▶ PROMPT
The whole listing below needs to be duplicated exactly, pictures aside.

▶ PROVIDED MATERIAL
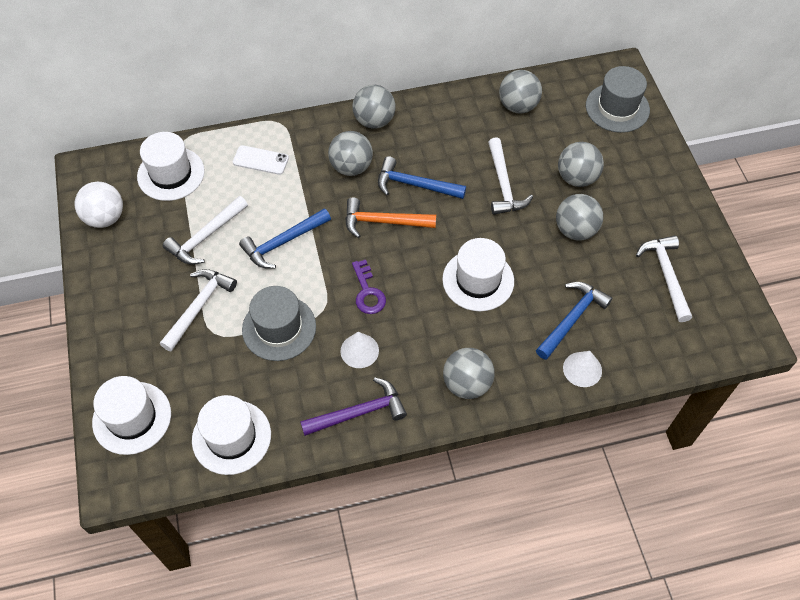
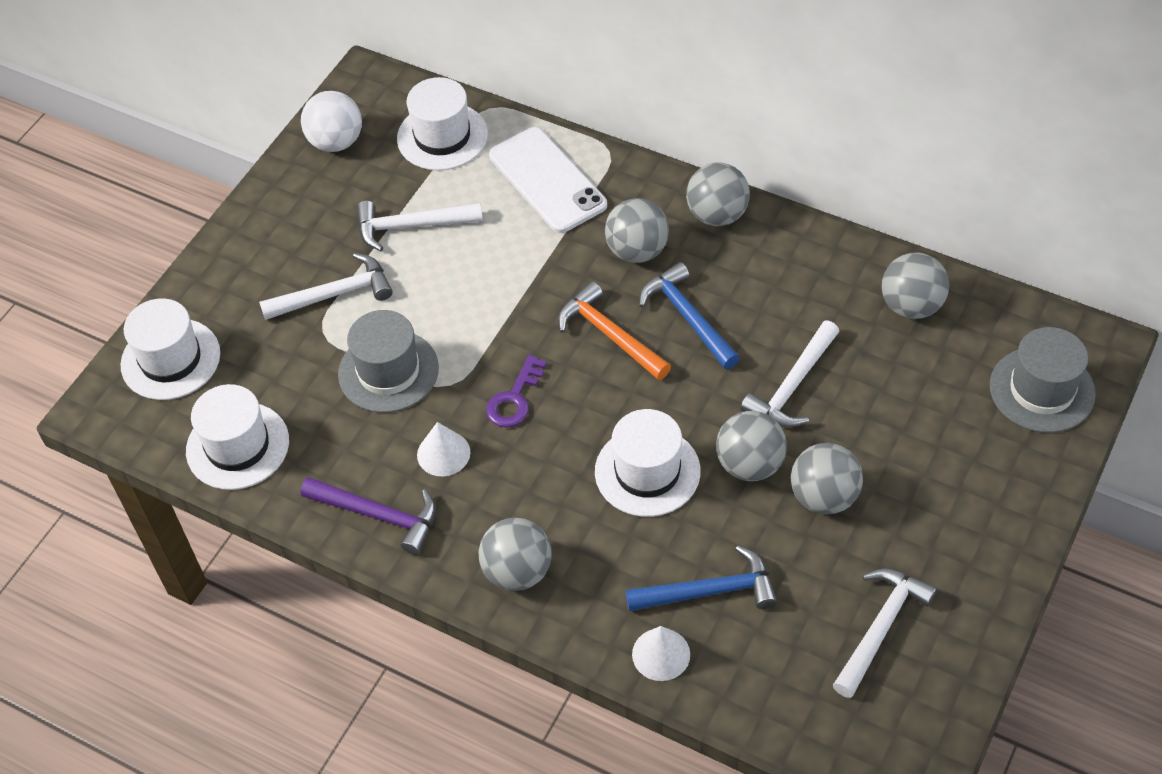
camera: 45 degrees right, 5 degrees down
(260, 160) = (547, 180): white phone -> white phone, size x1.79
(283, 242) = (481, 285): blue hammer -> none
(576, 178) = (893, 438): grey ball -> grey ball (749, 464)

▶ TASK ANSWER
camera: 45 degrees right, 5 degrees down
(260, 160) = (547, 180): white phone -> white phone, size x1.79
(283, 242) = (481, 285): blue hammer -> none
(576, 178) = (893, 438): grey ball -> grey ball (749, 464)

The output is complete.